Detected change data
[Start of Attachment]

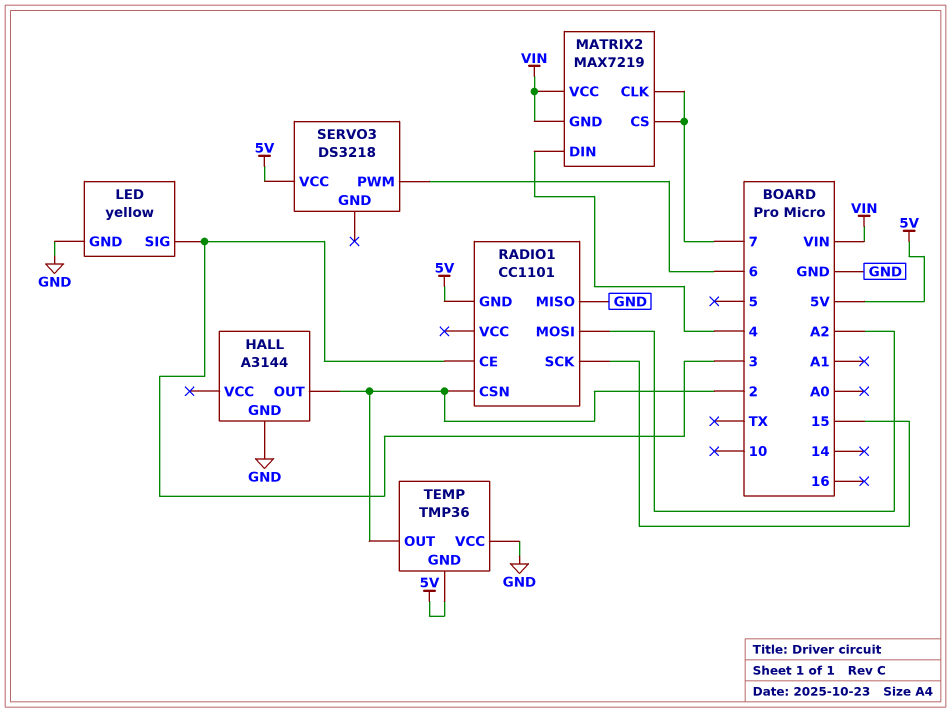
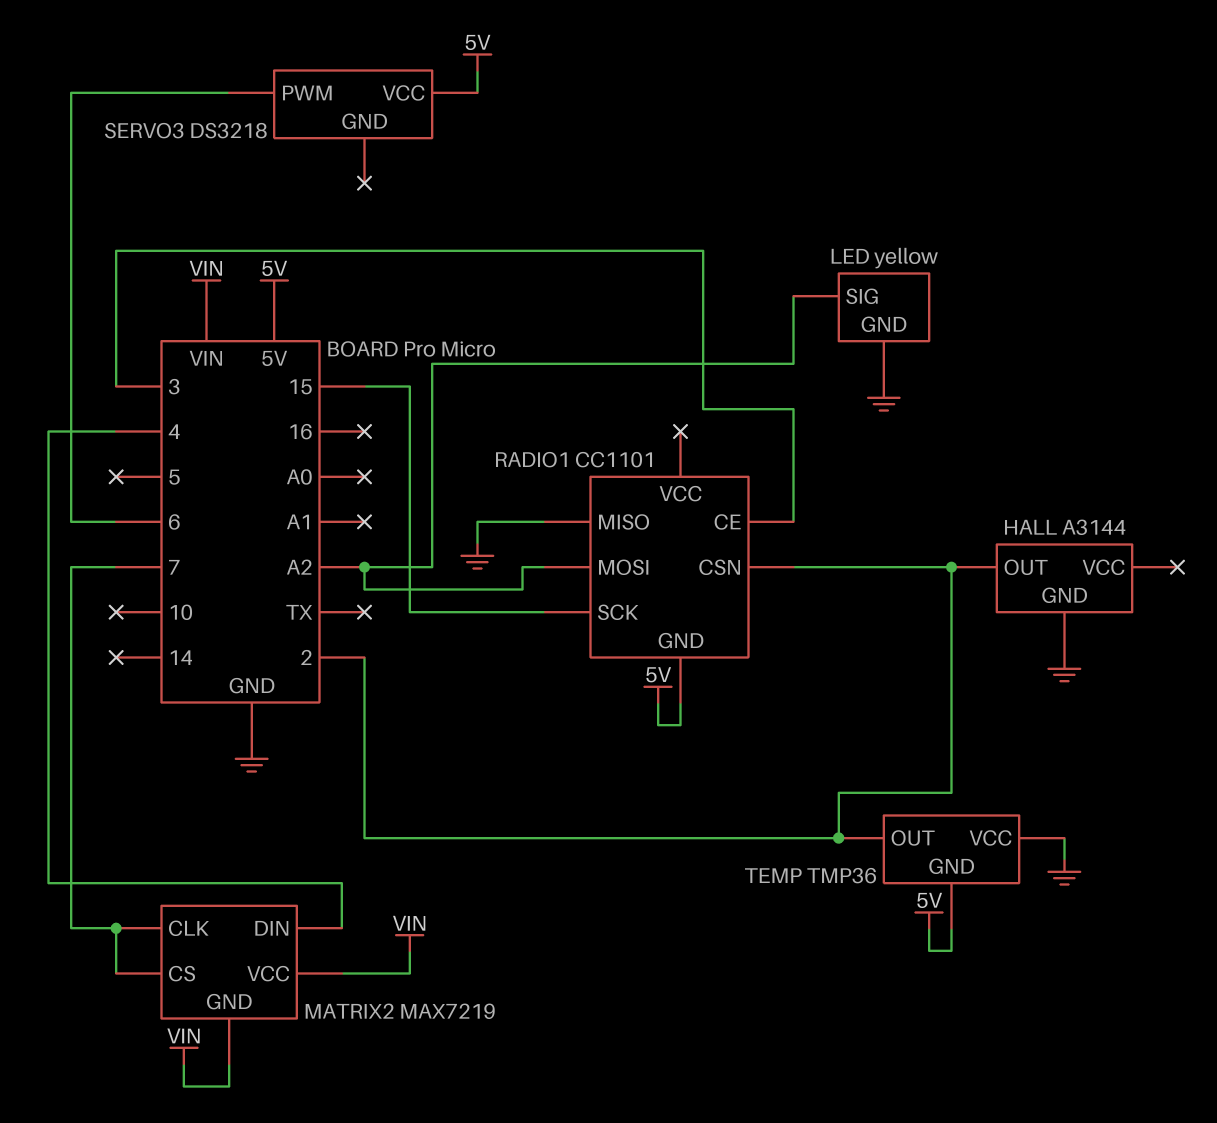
LED pin SIG: 3 -> A2

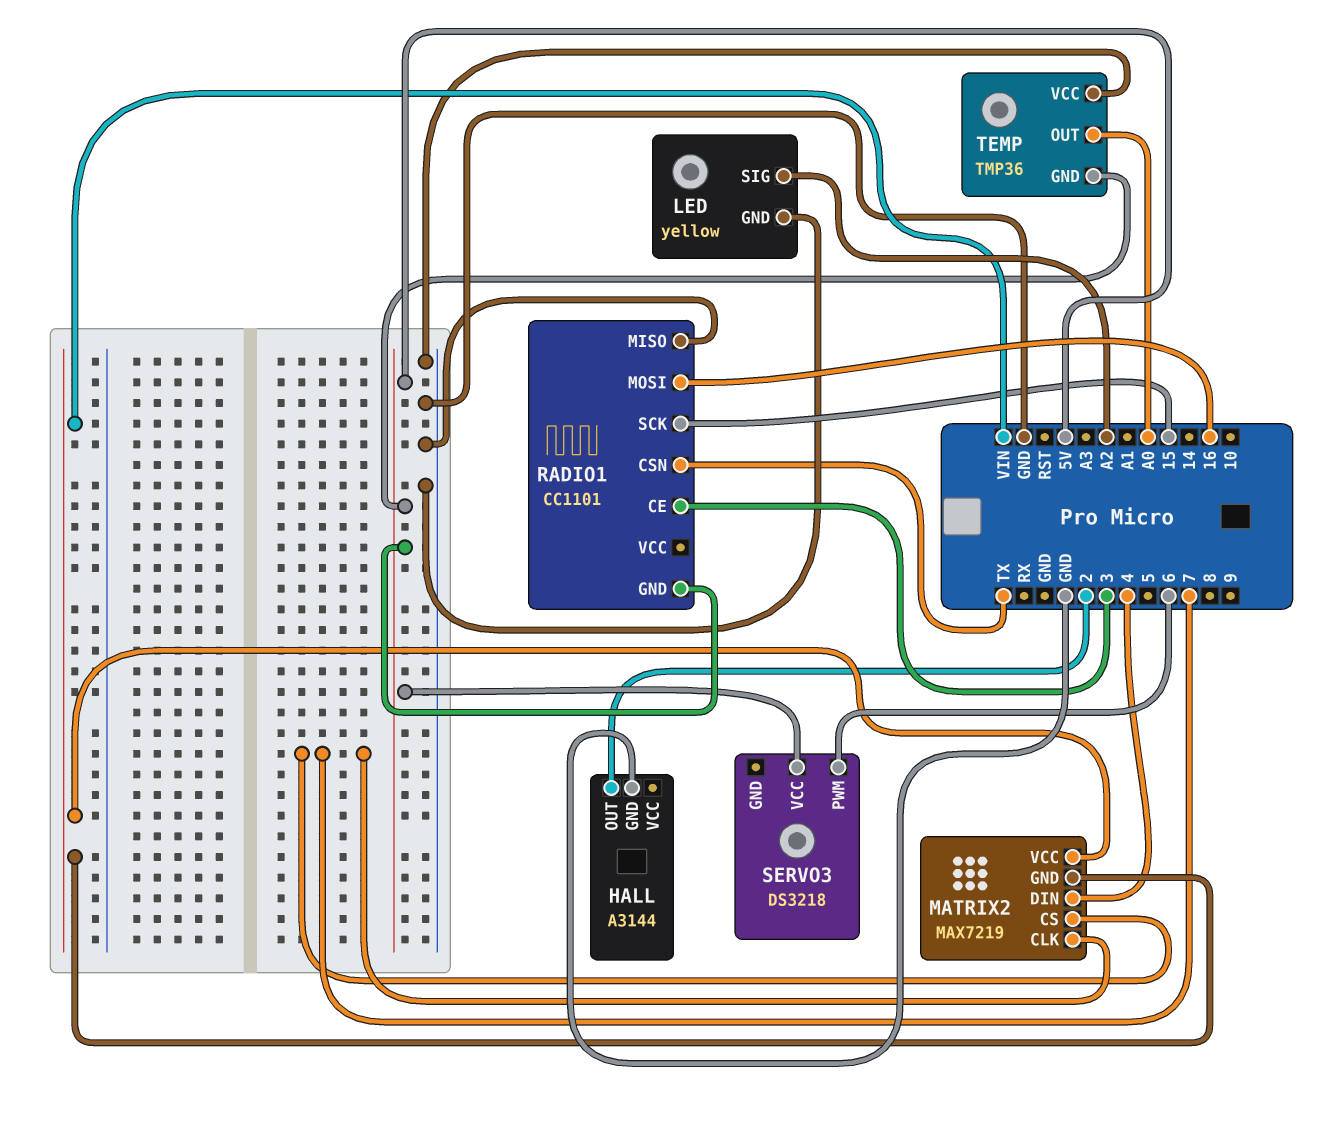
RADIO1 pin CSN: 2 -> TX
RADIO1 pin MOSI: A2 -> 16
TEMP pin OUT: 2 -> A0

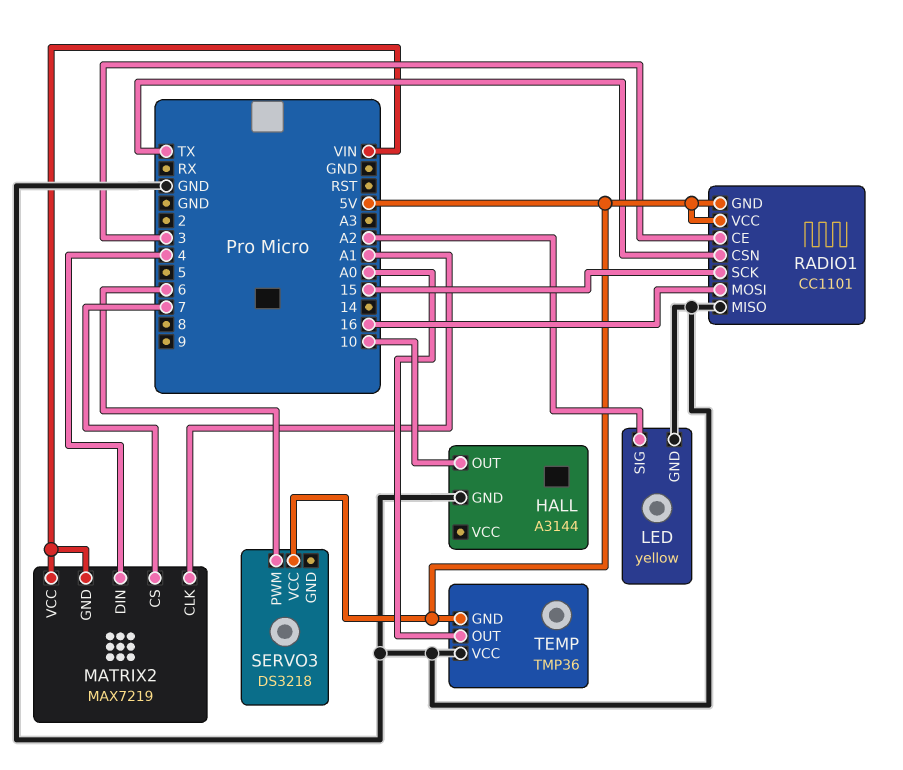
HALL pin OUT: 2 -> 10
MATRIX2 pin CLK: 7 -> A1
RADIO1 pin VCC: none -> 5V

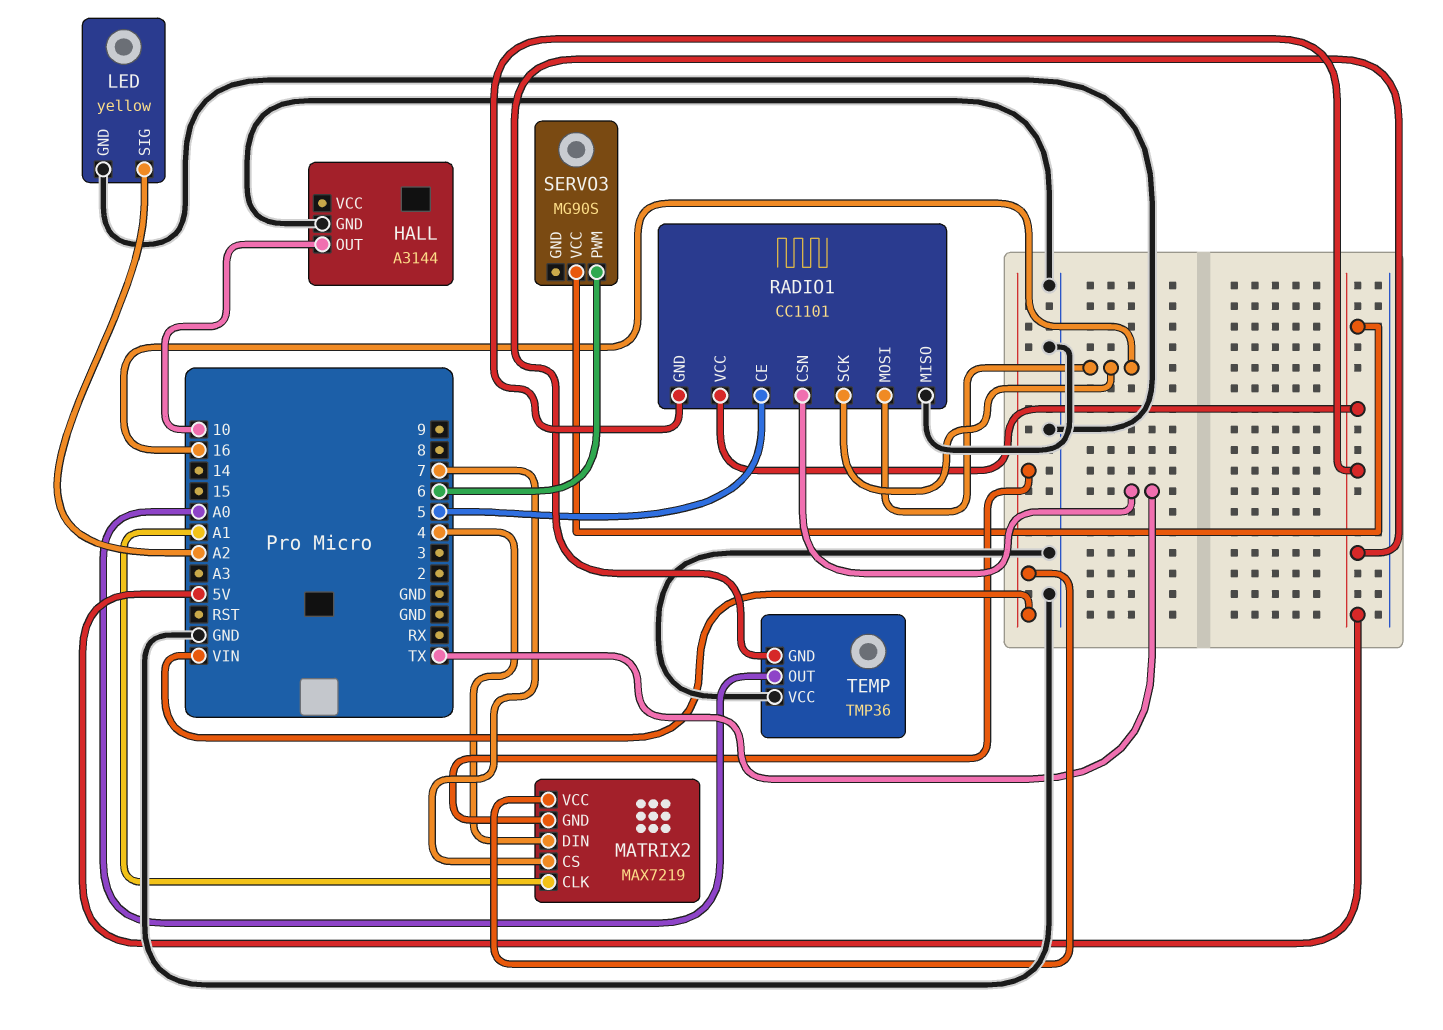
RADIO1 pin CE: 3 -> 5
RADIO1 pin SCK: 15 -> 16
SERVO3: DS3218 -> MG90S

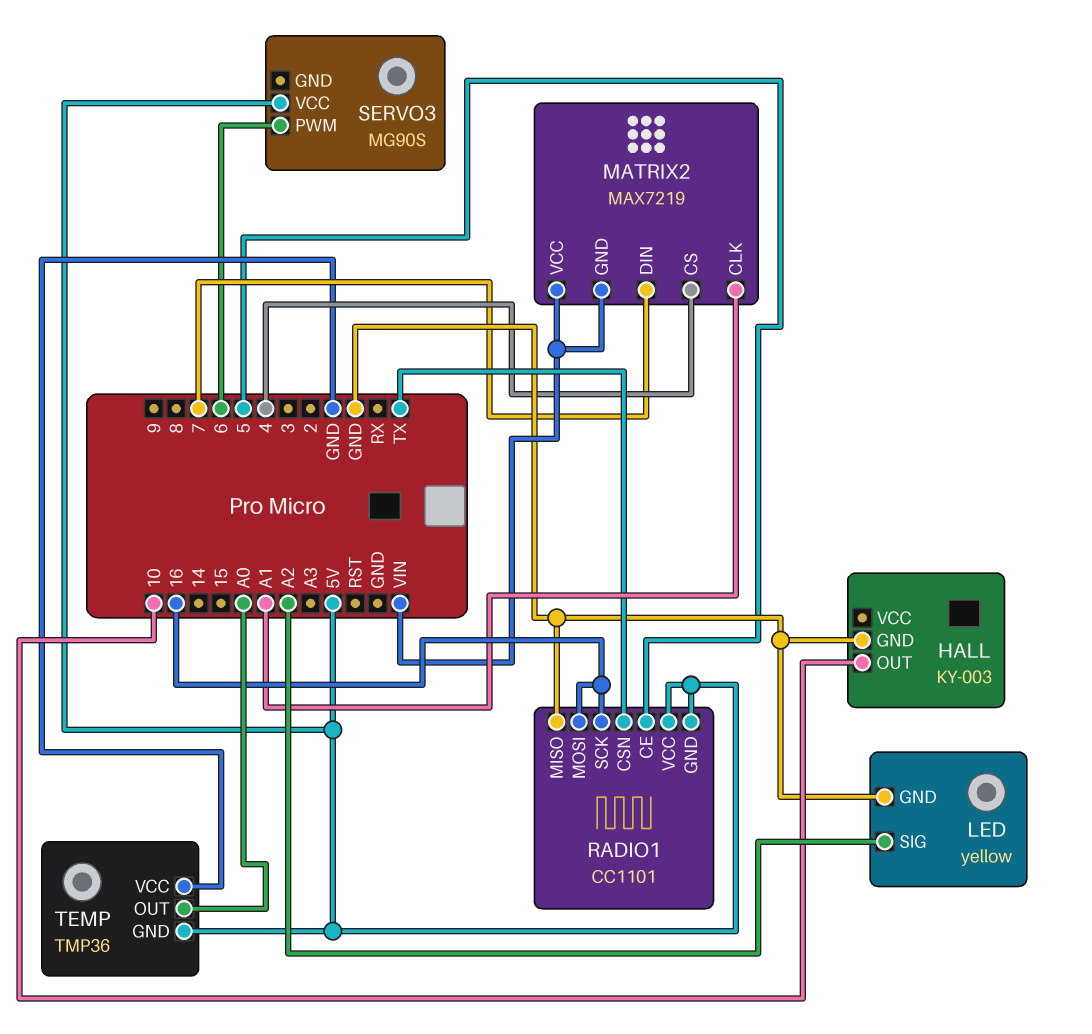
HALL: A3144 -> KY-003
MATRIX2 pin CS: 7 -> 4
MATRIX2 pin DIN: 4 -> 7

[End of Attachment]

# Task description:
Retype the records above exactly, starting at the line that contains "RADIO1 pin SCK: 15 -> 16" and going through the last line, and leave out any pictures.

# Problem solution:
RADIO1 pin SCK: 15 -> 16
SERVO3: DS3218 -> MG90S

HALL: A3144 -> KY-003
MATRIX2 pin CS: 7 -> 4
MATRIX2 pin DIN: 4 -> 7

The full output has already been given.